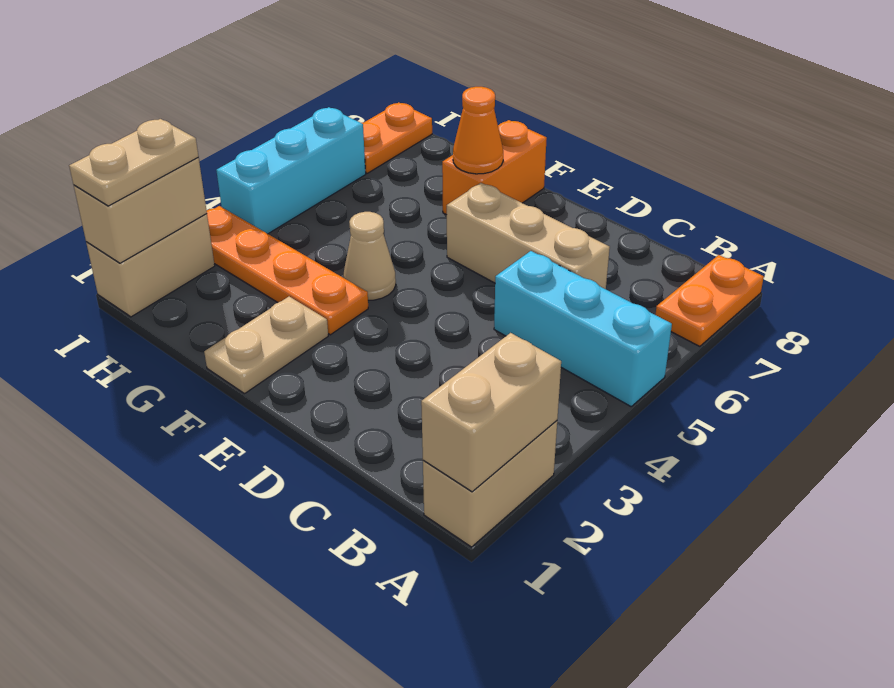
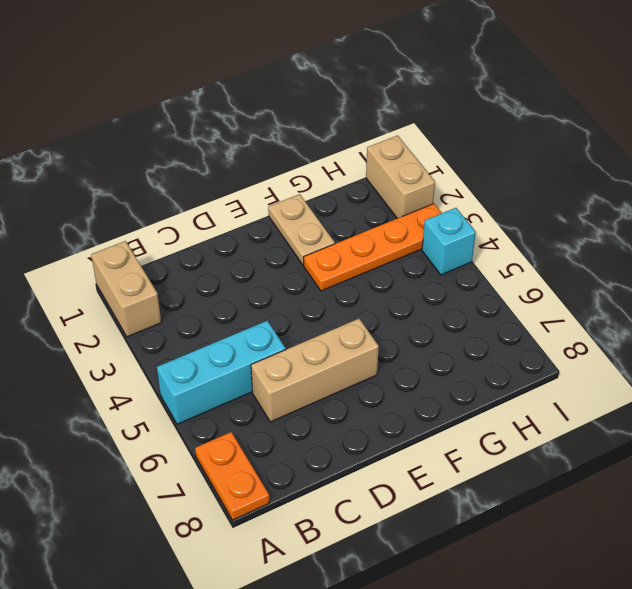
cyan 1x1 brick [422,208,476,275] -> cyan 1x3 brick [216,107,366,234]
none -> tan 1x1 cone [343,212,396,300]
none -> orange 1x2 brick [442,120,547,215]
none -> orange 1x2 plate [362,102,432,173]

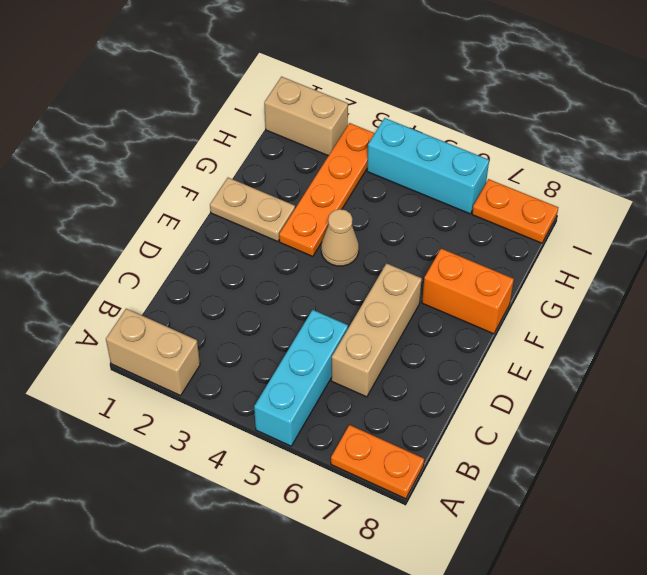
none -> tan 1x2 brick [421,333,561,492]
none -> orange 1x1 cone [453,87,503,174]
none -> tan 1x2 brick [74,158,207,263]

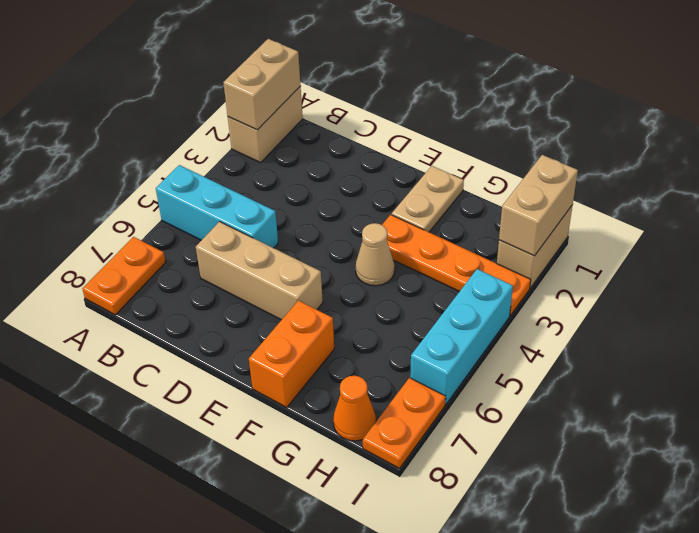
orange 1x1 cone [333,376,376,441] -> orange 1x1 cone moved to [453,87,503,174]
none -> tan 1x2 plate [69,119,199,206]

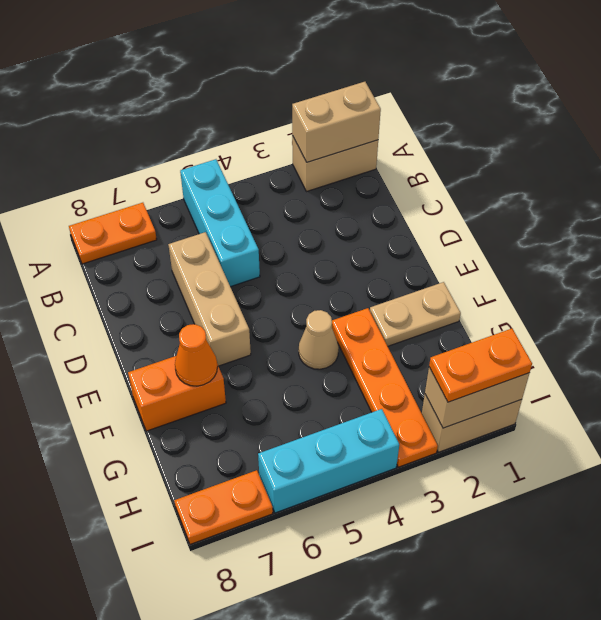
orange 1x2 plate [429,329,532,402] -> tan 1x2 plate [69,119,199,206]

* **Exercise aim**
All lines above between the line that contains "orange 1x1 cone [333,376,376,441]" and the last line of the entries, both included, must be transcribed exactly. No pictures are to appear.

* **Answer to the problem**
orange 1x1 cone [333,376,376,441] -> orange 1x1 cone moved to [453,87,503,174]
none -> tan 1x2 plate [69,119,199,206]

orange 1x2 plate [429,329,532,402] -> tan 1x2 plate [69,119,199,206]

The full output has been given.